[START]

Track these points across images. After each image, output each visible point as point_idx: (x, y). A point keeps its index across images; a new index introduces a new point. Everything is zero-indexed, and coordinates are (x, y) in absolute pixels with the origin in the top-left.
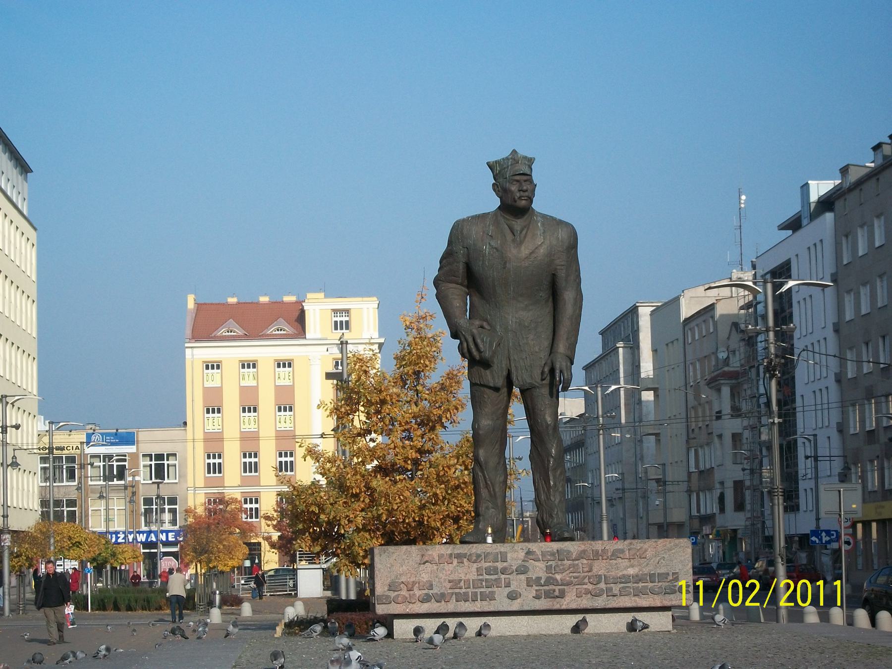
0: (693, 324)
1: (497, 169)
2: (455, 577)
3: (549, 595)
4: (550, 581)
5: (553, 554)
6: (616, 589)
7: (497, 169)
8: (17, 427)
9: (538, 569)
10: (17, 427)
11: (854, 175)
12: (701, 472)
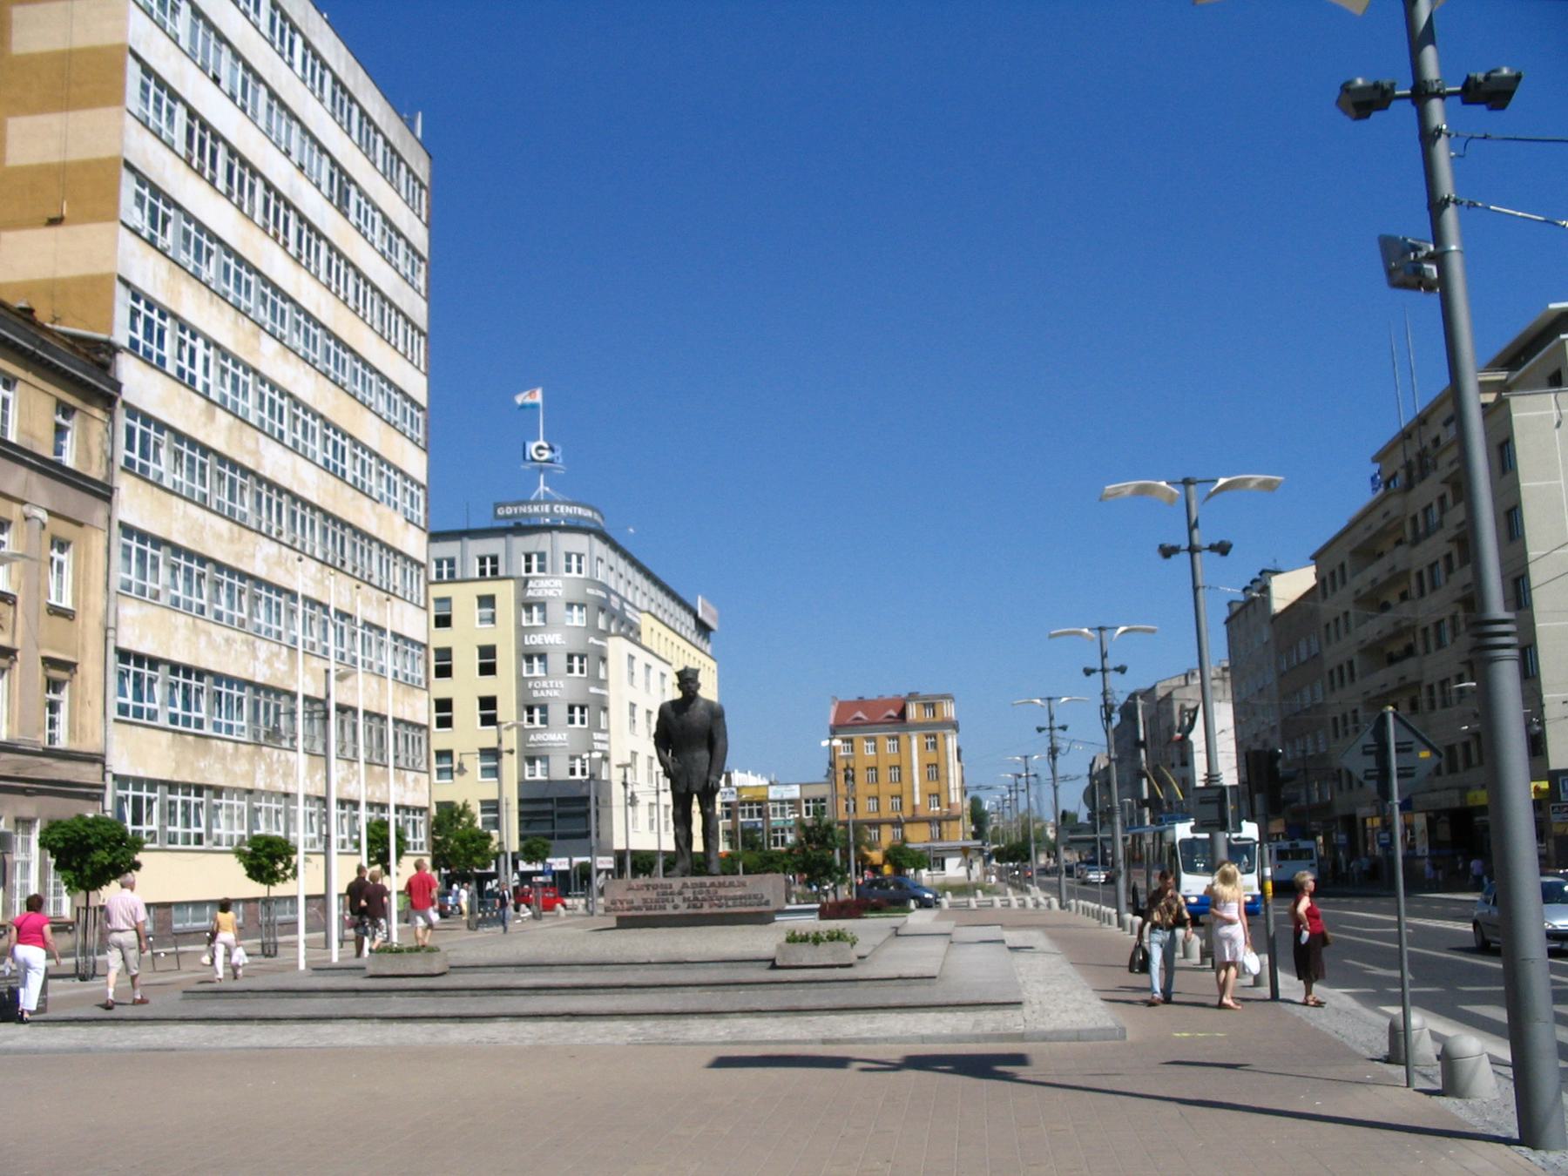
1: (680, 675)
3: (695, 907)
4: (696, 899)
7: (680, 675)
9: (689, 894)
11: (1236, 607)
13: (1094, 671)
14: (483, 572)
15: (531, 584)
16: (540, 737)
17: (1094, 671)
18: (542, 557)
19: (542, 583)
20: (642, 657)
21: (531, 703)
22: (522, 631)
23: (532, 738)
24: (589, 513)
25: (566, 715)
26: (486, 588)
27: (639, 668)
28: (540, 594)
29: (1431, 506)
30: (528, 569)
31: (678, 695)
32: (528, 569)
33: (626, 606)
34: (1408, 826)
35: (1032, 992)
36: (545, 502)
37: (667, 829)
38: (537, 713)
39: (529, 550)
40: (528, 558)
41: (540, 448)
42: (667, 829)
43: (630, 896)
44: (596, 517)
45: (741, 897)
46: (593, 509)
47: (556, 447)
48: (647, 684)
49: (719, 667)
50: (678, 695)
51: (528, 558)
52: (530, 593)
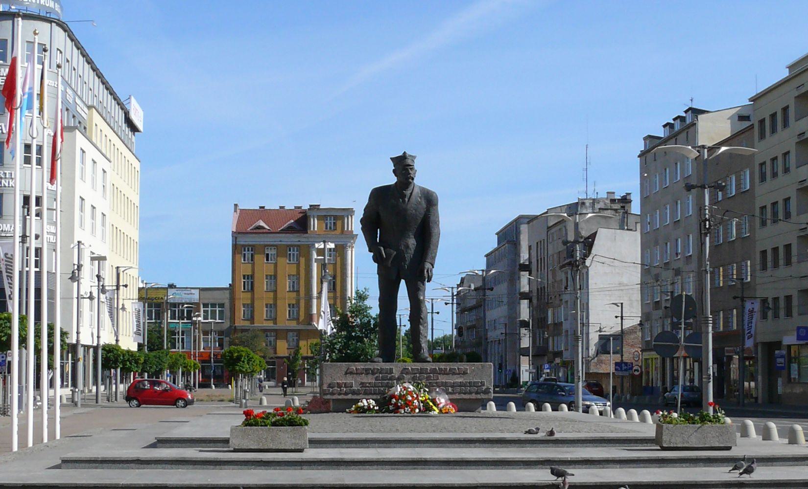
0: (553, 230)
2: (364, 381)
6: (458, 389)
8: (126, 286)
10: (126, 286)
12: (555, 324)
27: (89, 163)
31: (392, 180)
33: (78, 101)
34: (459, 393)
43: (350, 380)
44: (57, 8)
45: (461, 385)
50: (392, 180)
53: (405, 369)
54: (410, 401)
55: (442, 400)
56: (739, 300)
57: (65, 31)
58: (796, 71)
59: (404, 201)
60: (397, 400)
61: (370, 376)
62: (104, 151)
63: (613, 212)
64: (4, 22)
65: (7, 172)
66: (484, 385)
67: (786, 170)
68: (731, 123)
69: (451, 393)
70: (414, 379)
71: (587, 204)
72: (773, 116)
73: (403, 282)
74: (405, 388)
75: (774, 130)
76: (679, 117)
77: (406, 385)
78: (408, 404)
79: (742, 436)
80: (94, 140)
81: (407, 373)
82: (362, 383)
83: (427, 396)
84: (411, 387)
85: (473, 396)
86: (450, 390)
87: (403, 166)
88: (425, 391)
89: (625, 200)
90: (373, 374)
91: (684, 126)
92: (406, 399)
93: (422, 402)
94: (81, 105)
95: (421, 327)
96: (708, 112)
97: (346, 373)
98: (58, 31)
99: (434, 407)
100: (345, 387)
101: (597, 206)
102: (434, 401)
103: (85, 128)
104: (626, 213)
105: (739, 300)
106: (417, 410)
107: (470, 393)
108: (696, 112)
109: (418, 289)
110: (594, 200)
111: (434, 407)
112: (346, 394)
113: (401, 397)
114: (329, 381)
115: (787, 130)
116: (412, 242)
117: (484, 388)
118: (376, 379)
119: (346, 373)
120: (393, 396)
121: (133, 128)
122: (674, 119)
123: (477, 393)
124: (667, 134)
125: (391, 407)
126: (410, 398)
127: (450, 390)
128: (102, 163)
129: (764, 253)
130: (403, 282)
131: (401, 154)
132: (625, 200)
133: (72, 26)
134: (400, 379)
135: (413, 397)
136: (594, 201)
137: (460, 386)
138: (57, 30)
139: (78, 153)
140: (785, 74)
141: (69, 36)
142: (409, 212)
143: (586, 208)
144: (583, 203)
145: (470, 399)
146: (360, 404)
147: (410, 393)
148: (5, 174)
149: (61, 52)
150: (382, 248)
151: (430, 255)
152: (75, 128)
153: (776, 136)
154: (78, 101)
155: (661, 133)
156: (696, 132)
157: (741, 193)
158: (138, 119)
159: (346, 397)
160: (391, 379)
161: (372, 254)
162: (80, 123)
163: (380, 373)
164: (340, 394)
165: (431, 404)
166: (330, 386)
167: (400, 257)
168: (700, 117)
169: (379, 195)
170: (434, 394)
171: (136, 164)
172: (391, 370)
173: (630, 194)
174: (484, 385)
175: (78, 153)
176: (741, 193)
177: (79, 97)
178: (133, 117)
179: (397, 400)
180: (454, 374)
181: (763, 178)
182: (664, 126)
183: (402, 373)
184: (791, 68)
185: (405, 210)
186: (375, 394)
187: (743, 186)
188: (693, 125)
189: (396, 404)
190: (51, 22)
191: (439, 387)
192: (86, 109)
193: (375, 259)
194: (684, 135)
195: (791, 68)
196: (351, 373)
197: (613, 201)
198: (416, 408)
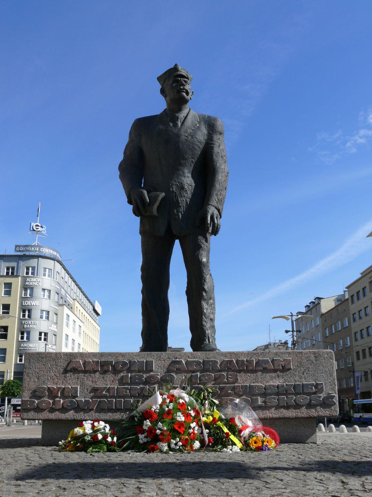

[END]

§ WRITTEN EXERCISE
Write out all the entries above line for line, without changing anything, and leave the pictures out of your copy.

§ SOLUTION TO THIS TASK
Track these points across images. After each image, output each visible point as point_idx: (x, y). A point keeps its index across images; a new index introduces a new point. Everything is zero-indexed, and coordinates are (x, y) in absolute pixels with the origin in the top-left.
0: (693, 324)
1: (497, 169)
2: (455, 577)
3: (549, 595)
4: (550, 581)
5: (553, 554)
6: (616, 589)
7: (497, 169)
8: (17, 427)
9: (538, 569)
10: (17, 427)
11: (854, 175)
12: (701, 472)
1: (680, 675)
3: (695, 907)
4: (696, 899)
7: (680, 675)
9: (689, 894)
11: (1236, 607)
13: (1094, 671)
14: (483, 572)
15: (531, 584)
16: (540, 737)
17: (1094, 671)
18: (542, 557)
19: (542, 583)
20: (642, 657)
21: (531, 703)
22: (522, 631)
23: (532, 738)
24: (589, 513)
25: (566, 715)
26: (486, 588)
27: (639, 668)
28: (540, 594)
29: (1431, 506)
30: (528, 569)
31: (678, 695)
32: (528, 569)
33: (626, 606)
34: (1408, 826)
35: (1032, 992)
36: (545, 502)
37: (667, 829)
38: (537, 713)
39: (529, 550)
40: (528, 558)
41: (540, 448)
42: (667, 829)
43: (630, 896)
44: (596, 517)
45: (741, 897)
46: (593, 509)
47: (556, 447)
48: (647, 684)
49: (719, 667)
50: (678, 695)
51: (528, 558)
52: (530, 593)
0: (553, 230)
2: (364, 381)
6: (458, 389)
8: (126, 286)
10: (126, 286)
12: (555, 324)
27: (89, 163)
31: (392, 180)
33: (78, 101)
34: (459, 393)
43: (350, 380)
44: (57, 8)
45: (461, 385)
50: (392, 180)
53: (405, 369)
54: (410, 401)
55: (442, 400)
56: (739, 300)
57: (65, 31)
58: (796, 71)
59: (404, 201)
60: (397, 400)
61: (370, 376)
62: (104, 151)
63: (613, 212)
64: (4, 22)
65: (7, 172)
66: (484, 385)
67: (786, 170)
68: (731, 123)
69: (451, 393)
70: (414, 379)
71: (587, 204)
72: (773, 116)
73: (403, 282)
74: (405, 388)
75: (774, 130)
76: (679, 117)
77: (406, 385)
78: (408, 404)
79: (742, 436)
80: (94, 140)
81: (407, 373)
82: (362, 383)
83: (427, 396)
84: (411, 387)
85: (473, 396)
86: (450, 390)
87: (403, 166)
88: (425, 391)
89: (625, 200)
90: (373, 374)
91: (684, 126)
92: (406, 399)
93: (422, 402)
94: (81, 105)
95: (421, 327)
96: (708, 112)
97: (346, 373)
98: (58, 31)
99: (434, 407)
100: (345, 387)
101: (597, 206)
102: (434, 401)
103: (85, 128)
104: (626, 213)
105: (739, 300)
106: (417, 410)
107: (470, 393)
108: (696, 112)
109: (418, 289)
110: (594, 200)
111: (434, 407)
112: (346, 394)
113: (401, 397)
114: (329, 381)
115: (787, 130)
116: (412, 242)
117: (484, 388)
118: (376, 379)
119: (346, 373)
120: (393, 396)
121: (133, 128)
122: (674, 119)
123: (477, 393)
124: (667, 134)
125: (391, 407)
126: (410, 398)
127: (450, 390)
128: (102, 163)
129: (764, 253)
130: (403, 282)
131: (401, 154)
132: (625, 200)
133: (72, 26)
134: (400, 379)
135: (413, 397)
136: (594, 201)
137: (460, 386)
138: (57, 30)
139: (78, 153)
140: (785, 74)
141: (69, 36)
142: (409, 212)
143: (586, 208)
144: (583, 203)
145: (470, 399)
146: (360, 404)
147: (410, 393)
148: (5, 174)
149: (61, 52)
150: (382, 248)
151: (430, 255)
152: (75, 128)
153: (776, 136)
154: (78, 101)
155: (661, 133)
156: (696, 132)
157: (741, 193)
158: (138, 119)
159: (346, 397)
160: (391, 379)
161: (372, 254)
162: (80, 123)
163: (380, 373)
164: (340, 394)
165: (431, 404)
166: (330, 386)
167: (400, 257)
168: (700, 117)
169: (379, 195)
170: (434, 394)
171: (136, 164)
172: (391, 370)
173: (630, 194)
174: (484, 385)
175: (78, 153)
176: (741, 193)
177: (79, 97)
178: (133, 117)
179: (397, 400)
180: (454, 374)
181: (763, 178)
182: (664, 126)
183: (402, 373)
184: (791, 68)
185: (405, 210)
186: (375, 394)
187: (743, 186)
188: (693, 125)
189: (396, 404)
190: (51, 22)
191: (439, 387)
192: (86, 109)
193: (375, 259)
194: (684, 135)
195: (791, 68)
196: (351, 373)
197: (613, 201)
198: (416, 408)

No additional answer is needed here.